▼

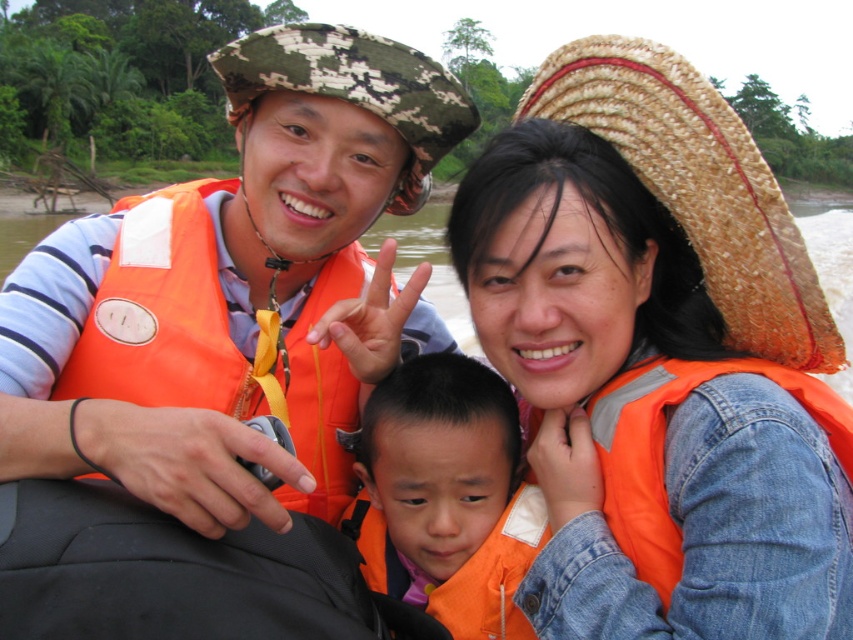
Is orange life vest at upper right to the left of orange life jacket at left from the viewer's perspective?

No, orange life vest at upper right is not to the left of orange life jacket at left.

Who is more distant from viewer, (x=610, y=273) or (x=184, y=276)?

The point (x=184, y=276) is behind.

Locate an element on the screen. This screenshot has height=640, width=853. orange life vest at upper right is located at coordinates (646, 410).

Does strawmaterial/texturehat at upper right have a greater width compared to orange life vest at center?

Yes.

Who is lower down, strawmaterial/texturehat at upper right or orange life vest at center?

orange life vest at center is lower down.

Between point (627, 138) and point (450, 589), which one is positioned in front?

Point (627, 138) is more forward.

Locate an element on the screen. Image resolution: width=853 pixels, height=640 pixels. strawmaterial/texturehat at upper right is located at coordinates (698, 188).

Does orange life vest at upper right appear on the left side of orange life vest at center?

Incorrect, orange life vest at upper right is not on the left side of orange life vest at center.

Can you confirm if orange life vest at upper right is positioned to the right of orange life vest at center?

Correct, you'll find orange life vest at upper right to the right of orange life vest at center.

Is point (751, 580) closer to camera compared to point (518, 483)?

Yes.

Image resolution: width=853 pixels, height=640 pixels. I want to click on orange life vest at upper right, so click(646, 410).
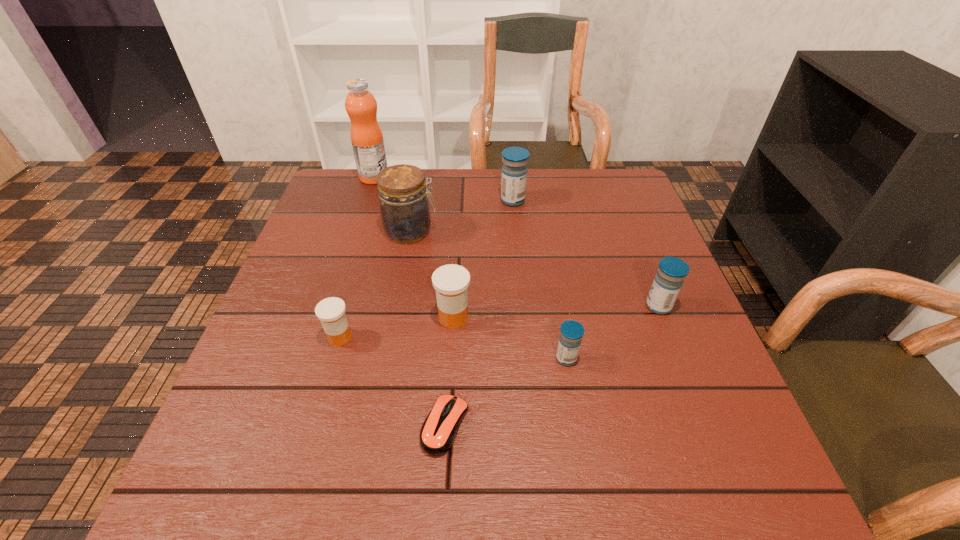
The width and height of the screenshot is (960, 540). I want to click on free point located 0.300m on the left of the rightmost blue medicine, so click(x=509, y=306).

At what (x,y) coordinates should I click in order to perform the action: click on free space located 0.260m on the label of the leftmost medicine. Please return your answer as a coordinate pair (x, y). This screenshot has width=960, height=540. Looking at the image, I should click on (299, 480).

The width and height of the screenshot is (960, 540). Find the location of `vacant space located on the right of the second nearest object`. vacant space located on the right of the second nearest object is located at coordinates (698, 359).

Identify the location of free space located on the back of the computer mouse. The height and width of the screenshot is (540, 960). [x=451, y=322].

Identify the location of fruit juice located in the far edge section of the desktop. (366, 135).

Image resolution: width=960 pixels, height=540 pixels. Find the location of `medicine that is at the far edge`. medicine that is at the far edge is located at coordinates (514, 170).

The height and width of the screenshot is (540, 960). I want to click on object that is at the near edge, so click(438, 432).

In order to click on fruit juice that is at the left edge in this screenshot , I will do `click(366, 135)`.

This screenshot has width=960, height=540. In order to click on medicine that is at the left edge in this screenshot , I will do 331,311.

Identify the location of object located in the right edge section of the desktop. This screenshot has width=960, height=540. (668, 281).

▲

YOUR INSTRUCTIONS: Put the lines above into a JSON list of strings, one string for each line. Leave out blank lines and the pictures.

WRITTEN ANSWER:
[
  "Is orange life vest at upper right to the left of orange life jacket at left from the viewer's perspective?",
  "No, orange life vest at upper right is not to the left of orange life jacket at left.",
  "Who is more distant from viewer, (x=610, y=273) or (x=184, y=276)?",
  "The point (x=184, y=276) is behind.",
  "Locate an element on the screen. This screenshot has height=640, width=853. orange life vest at upper right is located at coordinates (646, 410).",
  "Does strawmaterial/texturehat at upper right have a greater width compared to orange life vest at center?",
  "Yes.",
  "Who is lower down, strawmaterial/texturehat at upper right or orange life vest at center?",
  "orange life vest at center is lower down.",
  "Between point (627, 138) and point (450, 589), which one is positioned in front?",
  "Point (627, 138) is more forward.",
  "Locate an element on the screen. Image resolution: width=853 pixels, height=640 pixels. strawmaterial/texturehat at upper right is located at coordinates (698, 188).",
  "Does orange life vest at upper right appear on the left side of orange life vest at center?",
  "Incorrect, orange life vest at upper right is not on the left side of orange life vest at center.",
  "Can you confirm if orange life vest at upper right is positioned to the right of orange life vest at center?",
  "Correct, you'll find orange life vest at upper right to the right of orange life vest at center.",
  "Is point (751, 580) closer to camera compared to point (518, 483)?",
  "Yes.",
  "Image resolution: width=853 pixels, height=640 pixels. I want to click on orange life vest at upper right, so click(646, 410).",
  "The width and height of the screenshot is (960, 540). I want to click on free point located 0.300m on the left of the rightmost blue medicine, so click(x=509, y=306).",
  "At what (x,y) coordinates should I click in order to perform the action: click on free space located 0.260m on the label of the leftmost medicine. Please return your answer as a coordinate pair (x, y). This screenshot has width=960, height=540. Looking at the image, I should click on (299, 480).",
  "The width and height of the screenshot is (960, 540). Find the location of `vacant space located on the right of the second nearest object`. vacant space located on the right of the second nearest object is located at coordinates (698, 359).",
  "Identify the location of free space located on the back of the computer mouse. The height and width of the screenshot is (540, 960). [x=451, y=322].",
  "Identify the location of fruit juice located in the far edge section of the desktop. (366, 135).",
  "Image resolution: width=960 pixels, height=540 pixels. Find the location of `medicine that is at the far edge`. medicine that is at the far edge is located at coordinates (514, 170).",
  "The height and width of the screenshot is (540, 960). I want to click on object that is at the near edge, so click(438, 432).",
  "In order to click on fruit juice that is at the left edge in this screenshot , I will do `click(366, 135)`.",
  "This screenshot has width=960, height=540. In order to click on medicine that is at the left edge in this screenshot , I will do 331,311.",
  "Identify the location of object located in the right edge section of the desktop. This screenshot has width=960, height=540. (668, 281)."
]